Exercise materials:
====

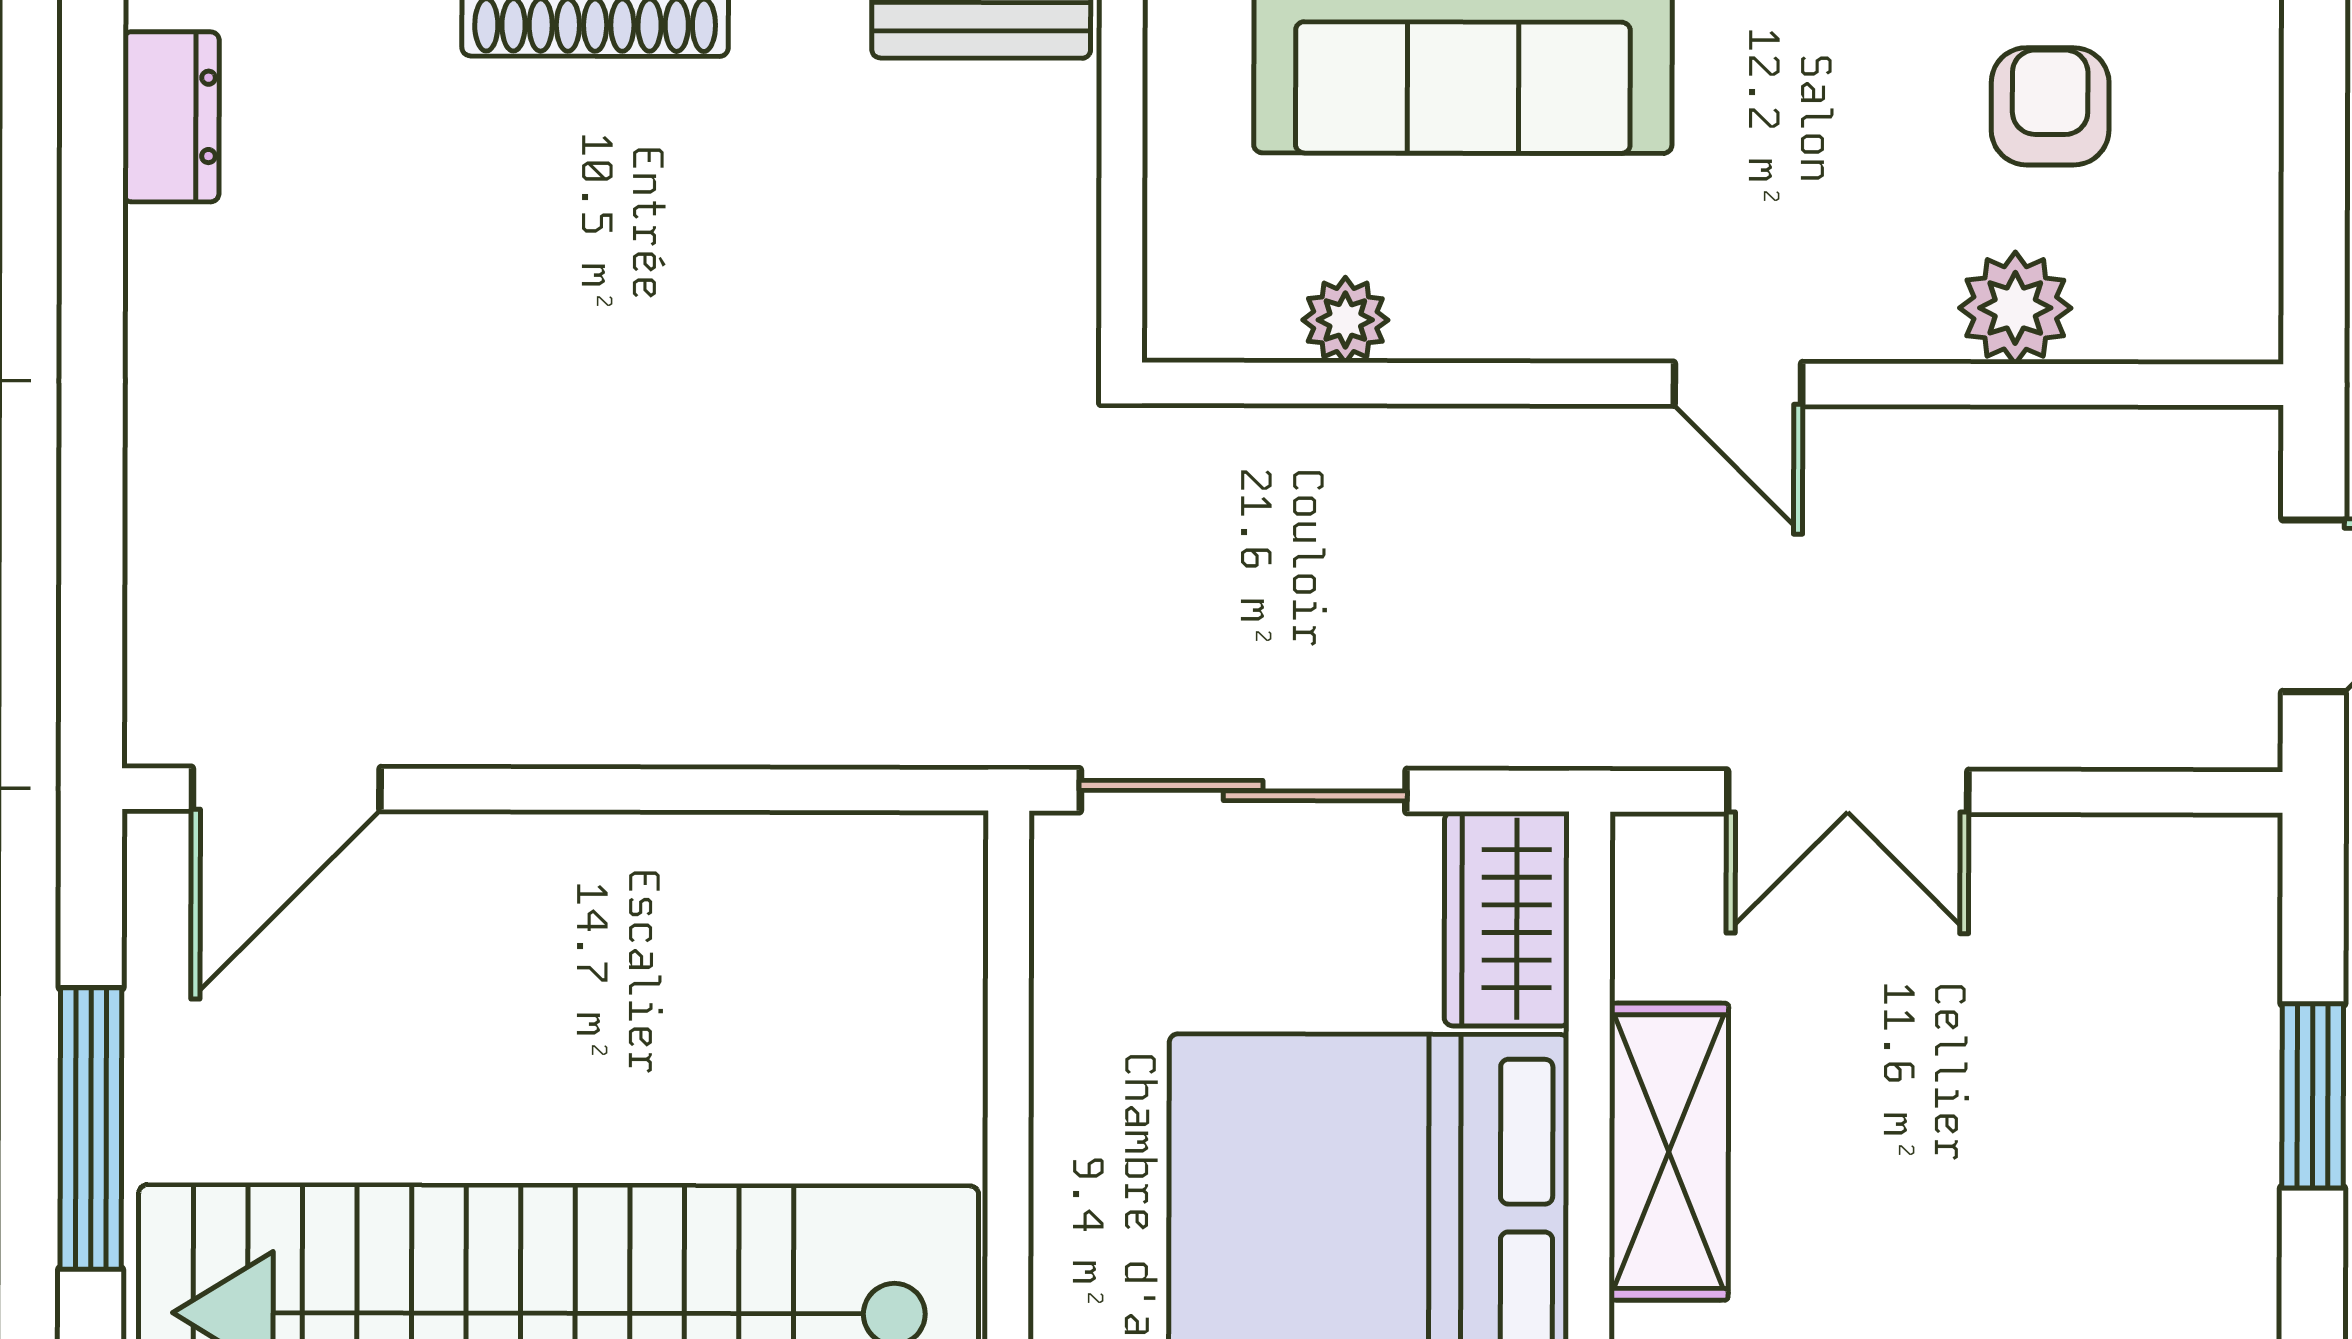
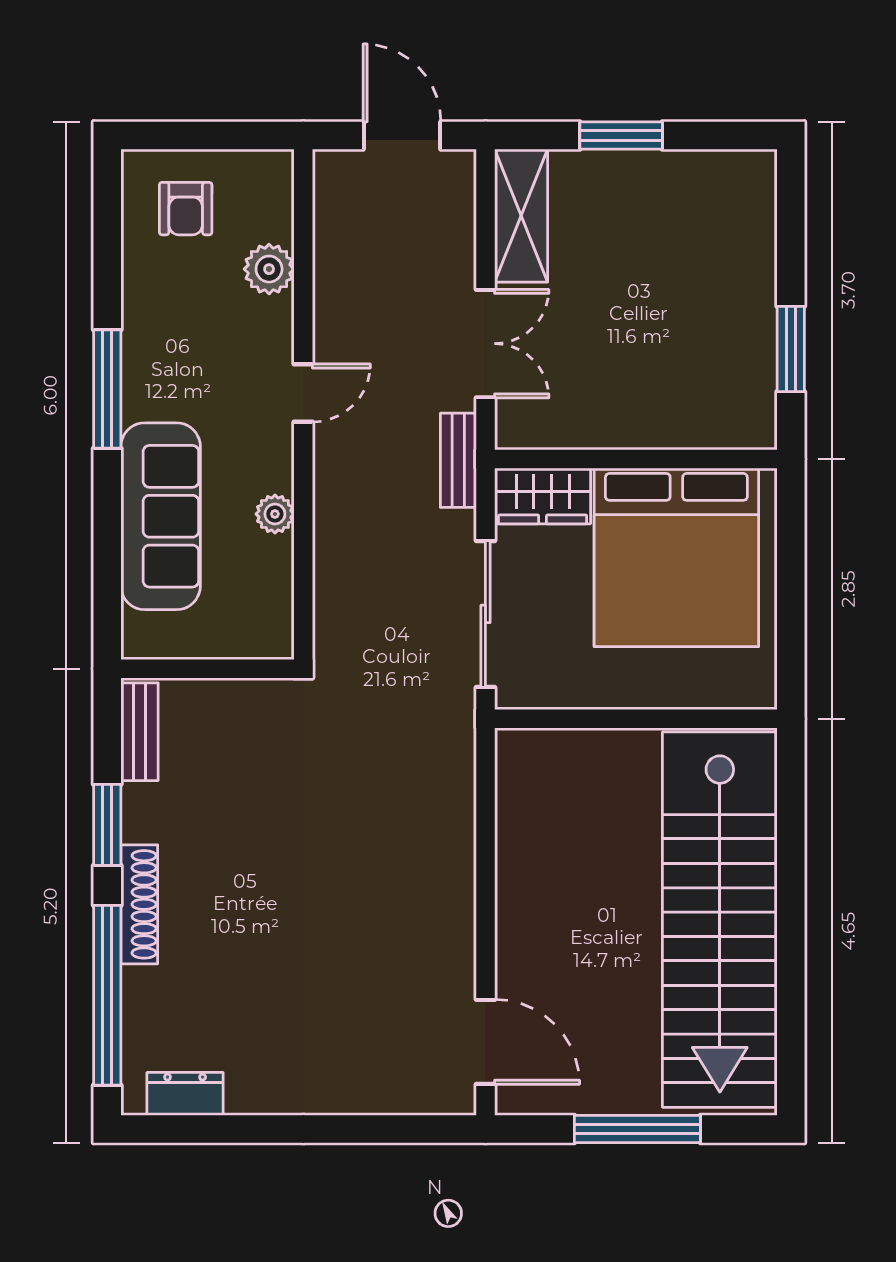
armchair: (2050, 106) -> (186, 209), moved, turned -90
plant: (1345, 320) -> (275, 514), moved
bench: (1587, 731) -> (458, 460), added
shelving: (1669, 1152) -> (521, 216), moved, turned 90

====

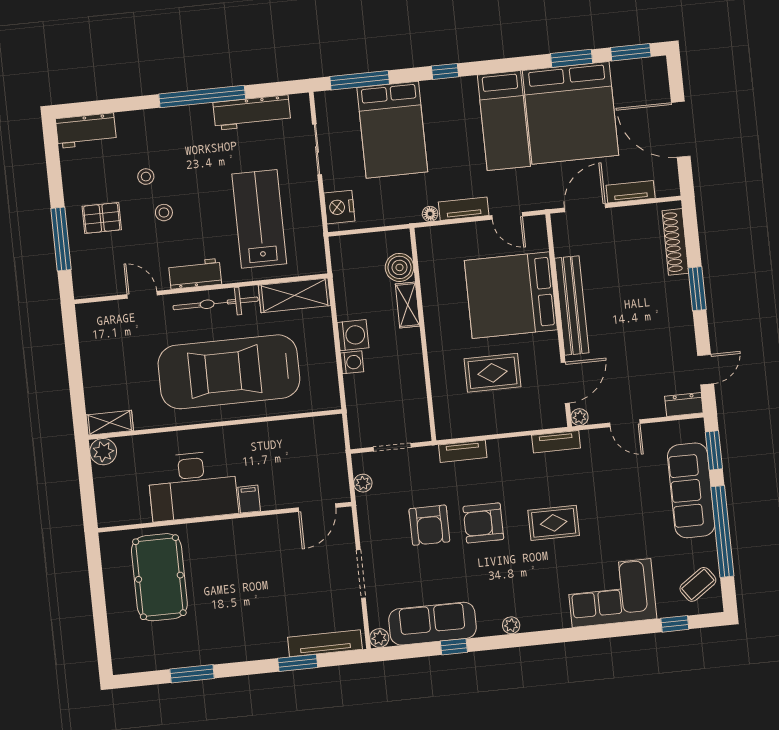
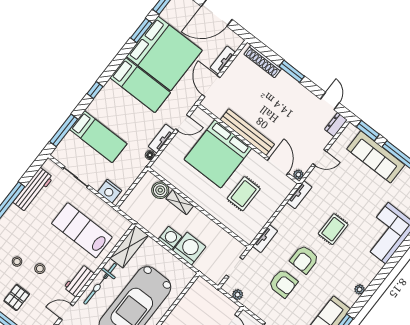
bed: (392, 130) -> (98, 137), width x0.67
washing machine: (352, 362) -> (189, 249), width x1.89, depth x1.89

====

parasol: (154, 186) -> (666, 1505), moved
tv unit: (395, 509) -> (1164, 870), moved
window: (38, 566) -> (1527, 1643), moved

====

Goal of the exercise: An exact copy of the lines above between the line holding "plant: (1345, 320) -> (275, 514), moved" and the line holding "shelving: (1669, 1152)", inclusive, is the whole answer.

Worked solution:
plant: (1345, 320) -> (275, 514), moved
bench: (1587, 731) -> (458, 460), added
shelving: (1669, 1152) -> (521, 216), moved, turned 90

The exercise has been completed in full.